=== Problem requirements ===
Extract every line in the records below that contains the string "sizes". The match is case-sensitive.

- Opening Delimiter -

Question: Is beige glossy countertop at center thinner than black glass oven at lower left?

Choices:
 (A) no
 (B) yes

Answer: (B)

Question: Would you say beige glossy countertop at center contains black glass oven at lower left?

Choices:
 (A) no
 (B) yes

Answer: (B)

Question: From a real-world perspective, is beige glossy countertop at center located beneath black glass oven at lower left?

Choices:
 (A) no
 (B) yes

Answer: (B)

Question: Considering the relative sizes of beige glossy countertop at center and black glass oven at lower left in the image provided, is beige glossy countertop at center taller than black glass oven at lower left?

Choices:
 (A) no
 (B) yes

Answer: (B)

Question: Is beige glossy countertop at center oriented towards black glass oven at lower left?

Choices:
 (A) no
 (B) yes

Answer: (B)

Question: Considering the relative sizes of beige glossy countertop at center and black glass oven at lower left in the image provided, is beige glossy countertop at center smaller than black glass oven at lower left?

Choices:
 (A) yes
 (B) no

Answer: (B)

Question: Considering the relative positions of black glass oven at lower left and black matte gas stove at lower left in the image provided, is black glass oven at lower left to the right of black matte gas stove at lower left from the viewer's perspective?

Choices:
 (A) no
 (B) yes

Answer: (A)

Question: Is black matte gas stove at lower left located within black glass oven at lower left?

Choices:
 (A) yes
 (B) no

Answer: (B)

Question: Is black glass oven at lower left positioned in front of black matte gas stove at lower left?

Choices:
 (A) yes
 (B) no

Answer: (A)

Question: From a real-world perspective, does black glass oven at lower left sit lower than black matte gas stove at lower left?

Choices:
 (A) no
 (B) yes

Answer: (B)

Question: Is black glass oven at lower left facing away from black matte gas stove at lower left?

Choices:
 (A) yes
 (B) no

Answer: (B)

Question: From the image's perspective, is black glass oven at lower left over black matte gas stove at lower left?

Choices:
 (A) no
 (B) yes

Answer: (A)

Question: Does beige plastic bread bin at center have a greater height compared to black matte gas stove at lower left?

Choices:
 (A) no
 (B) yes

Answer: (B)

- Closing Delimiter -

=== Response below ===
Question: Considering the relative sizes of beige glossy countertop at center and black glass oven at lower left in the image provided, is beige glossy countertop at center taller than black glass oven at lower left?
Question: Considering the relative sizes of beige glossy countertop at center and black glass oven at lower left in the image provided, is beige glossy countertop at center smaller than black glass oven at lower left?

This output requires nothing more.